• [Your task]
Are you able to quote each entry exactly as written?

=== Begin Enclosure ===

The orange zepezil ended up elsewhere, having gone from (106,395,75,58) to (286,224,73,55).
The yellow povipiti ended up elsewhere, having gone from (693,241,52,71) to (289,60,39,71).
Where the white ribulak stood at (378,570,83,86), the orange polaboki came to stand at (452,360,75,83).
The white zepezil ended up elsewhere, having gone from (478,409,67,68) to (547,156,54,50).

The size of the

=== End Enclosure ===

• [Completed exercise]
The orange zepezil ended up elsewhere, having gone from (106,395,75,58) to (286,224,73,55).
The yellow povipiti ended up elsewhere, having gone from (693,241,52,71) to (289,60,39,71).
Where the white ribulak stood at (378,570,83,86), the orange polaboki came to stand at (452,360,75,83).
The white zepezil ended up elsewhere, having gone from (478,409,67,68) to (547,156,54,50).

The size of the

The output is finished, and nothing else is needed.